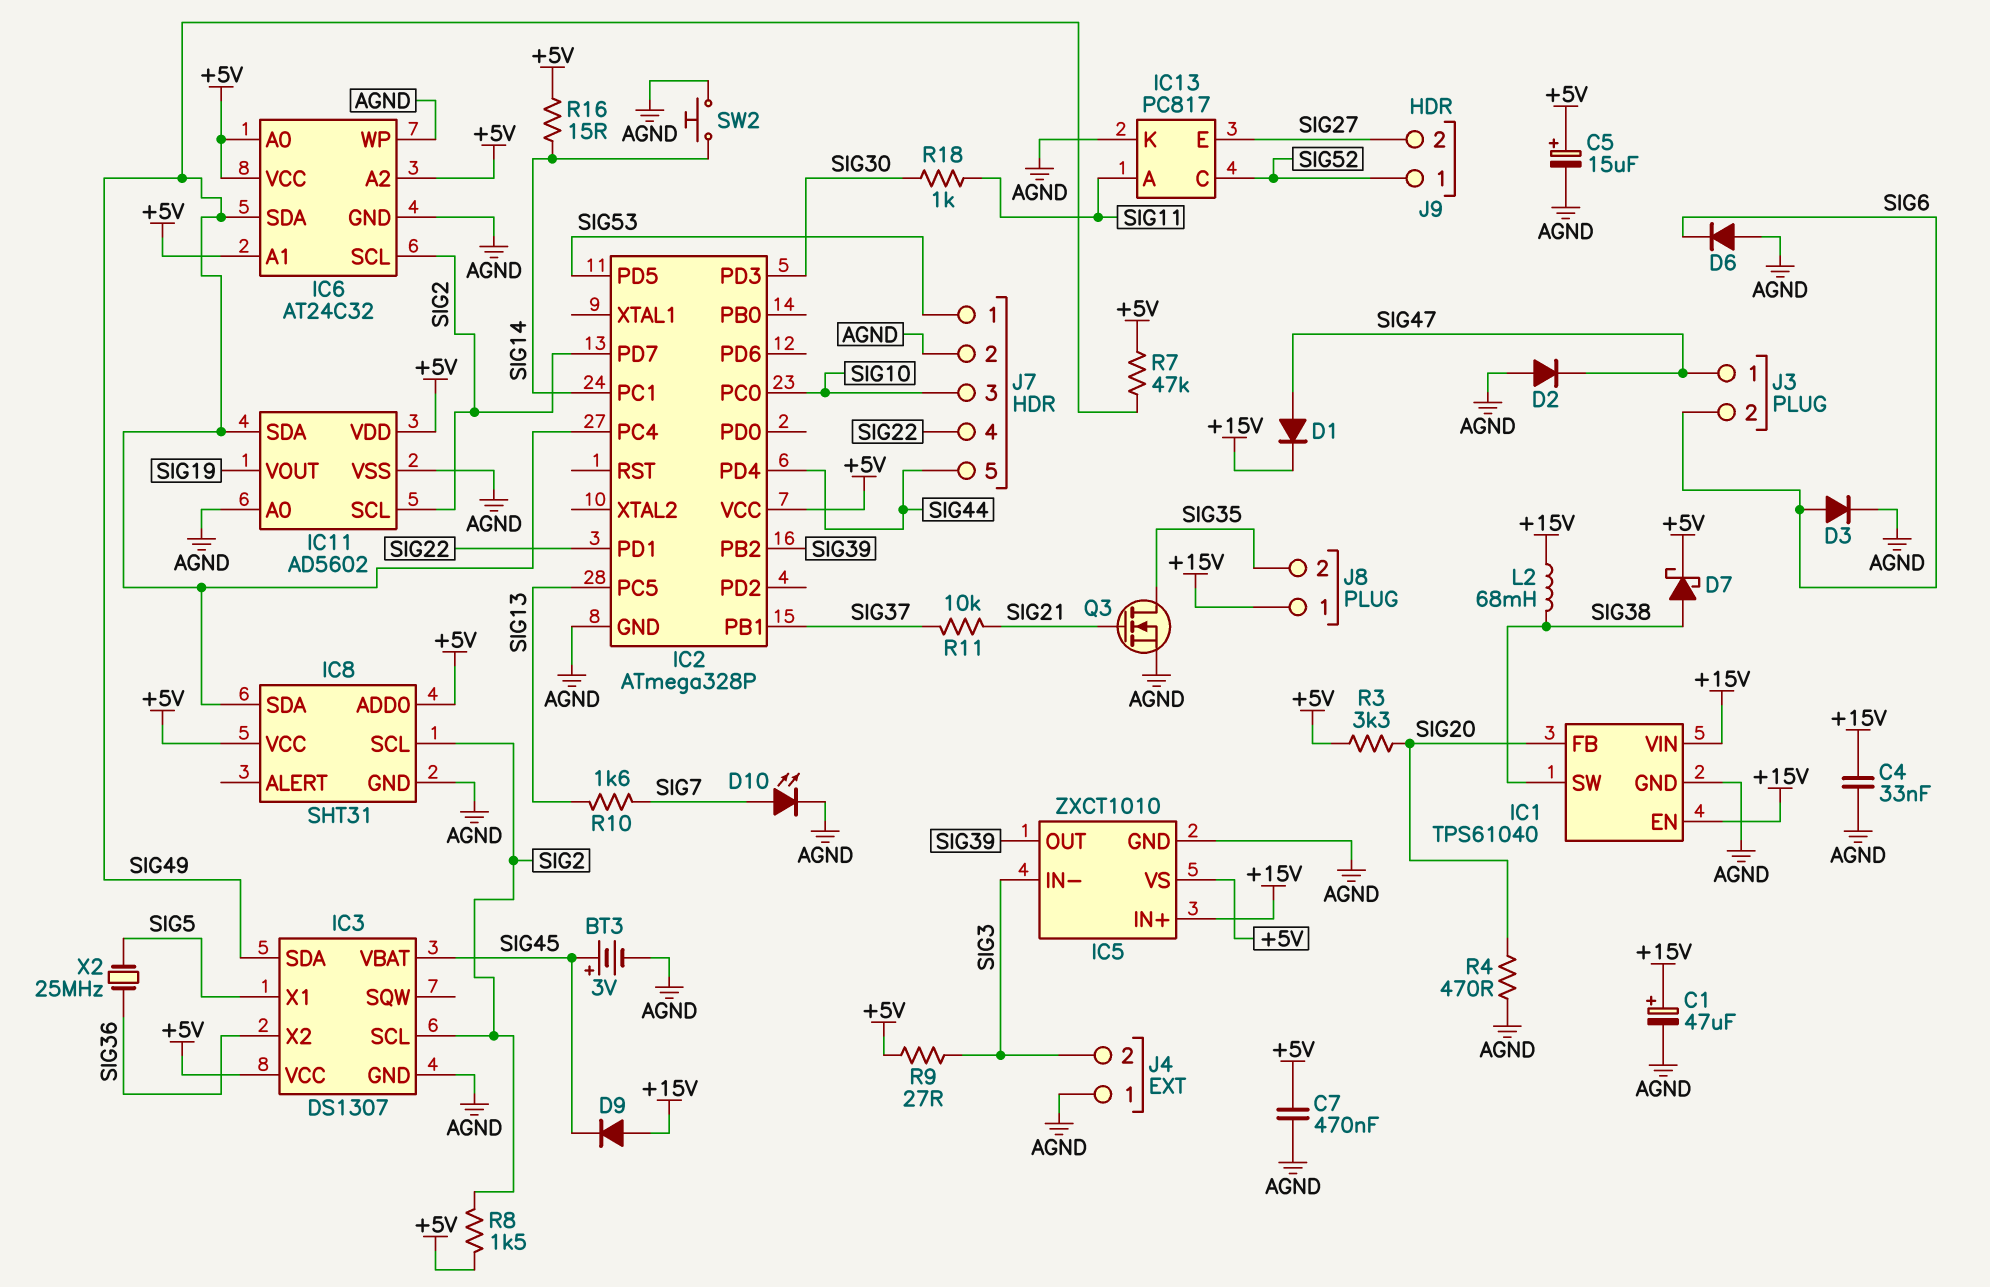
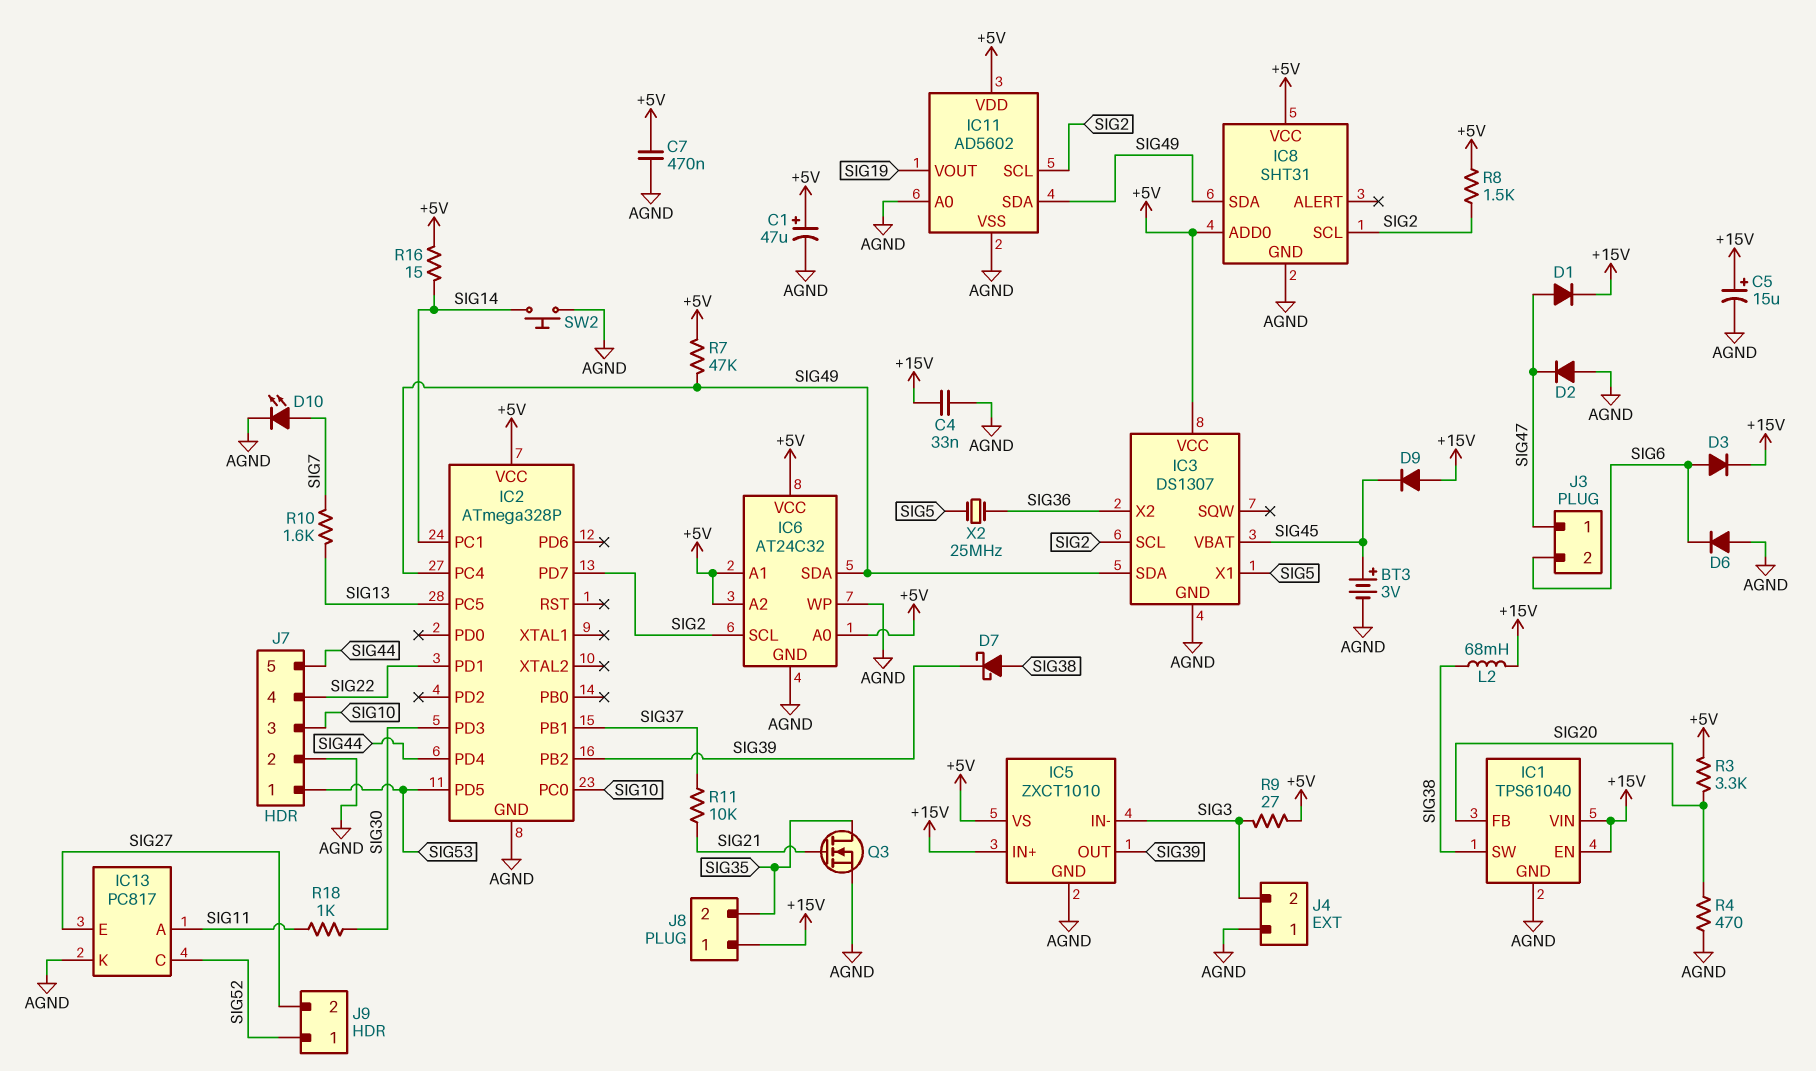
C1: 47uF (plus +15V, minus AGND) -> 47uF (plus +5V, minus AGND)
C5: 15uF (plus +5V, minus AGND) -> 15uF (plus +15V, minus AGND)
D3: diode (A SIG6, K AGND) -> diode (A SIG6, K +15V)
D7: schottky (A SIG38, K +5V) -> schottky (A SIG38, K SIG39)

* * *

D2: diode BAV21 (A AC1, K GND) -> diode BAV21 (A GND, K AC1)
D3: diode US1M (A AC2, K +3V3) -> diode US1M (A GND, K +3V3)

ACTIVITY:
Copy exactly the stretch of data above from the line with "D2: diode BAV21" through the line with "D3: diode US1M", and omit all other lines.

RESPONSE:
D2: diode BAV21 (A AC1, K GND) -> diode BAV21 (A GND, K AC1)
D3: diode US1M (A AC2, K +3V3) -> diode US1M (A GND, K +3V3)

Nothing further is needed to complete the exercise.